[Scene comparison data]
+--

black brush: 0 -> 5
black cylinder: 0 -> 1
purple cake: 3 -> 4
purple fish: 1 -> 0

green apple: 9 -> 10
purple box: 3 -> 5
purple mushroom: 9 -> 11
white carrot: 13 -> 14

+--

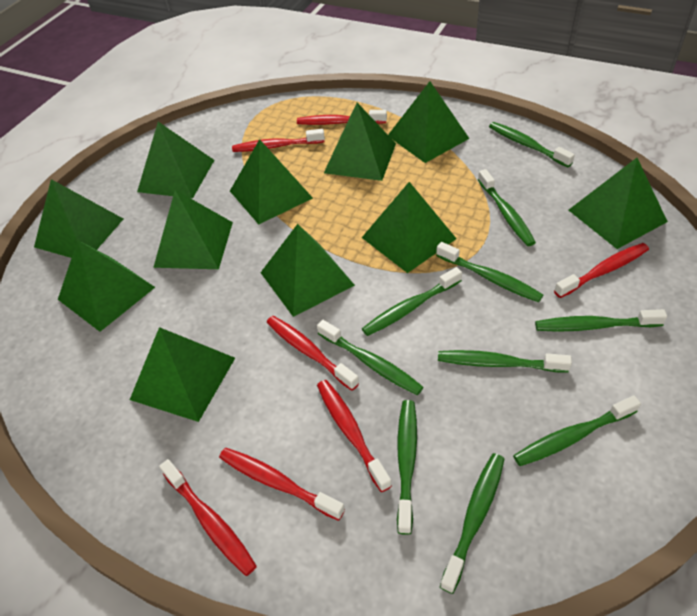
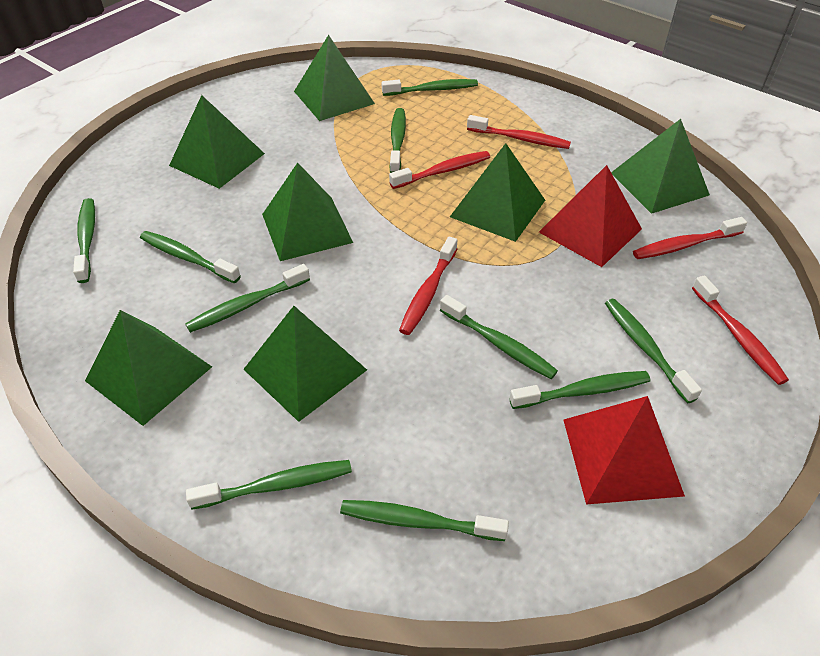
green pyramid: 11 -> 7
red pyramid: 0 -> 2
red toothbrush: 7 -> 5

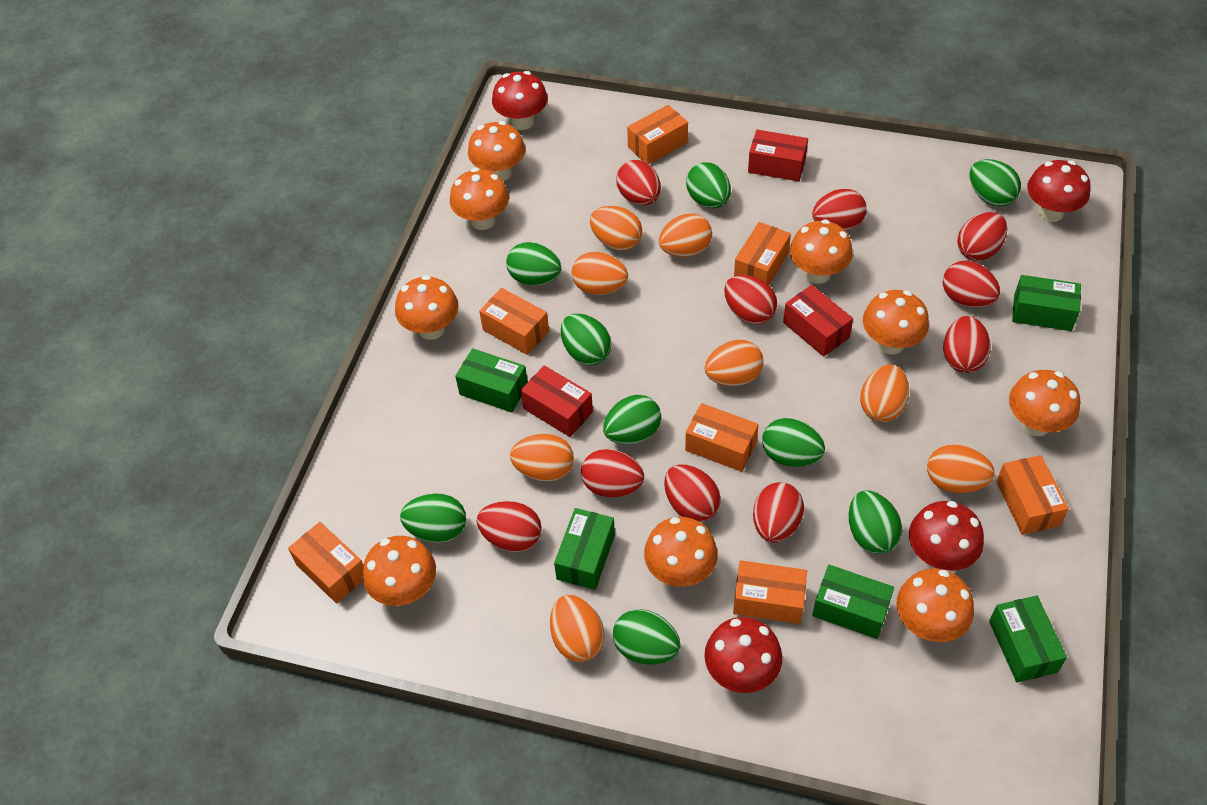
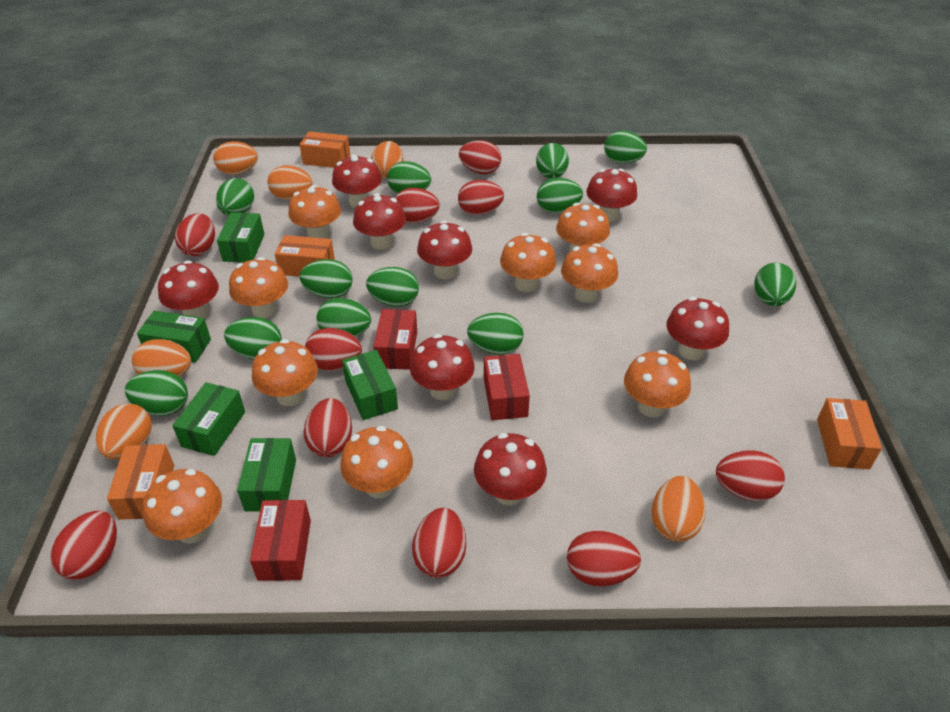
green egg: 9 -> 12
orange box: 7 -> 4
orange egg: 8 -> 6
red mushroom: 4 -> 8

+--

WHAT TO PRODUCE:
A word-for-word reproduction is needed of the lines above from the line containing "green pyramid: 11 -> 7" through the line containing "red mushroom: 4 -> 8", with both ends kept and no pictures.

REPLY TO THE TASK:
green pyramid: 11 -> 7
red pyramid: 0 -> 2
red toothbrush: 7 -> 5

green egg: 9 -> 12
orange box: 7 -> 4
orange egg: 8 -> 6
red mushroom: 4 -> 8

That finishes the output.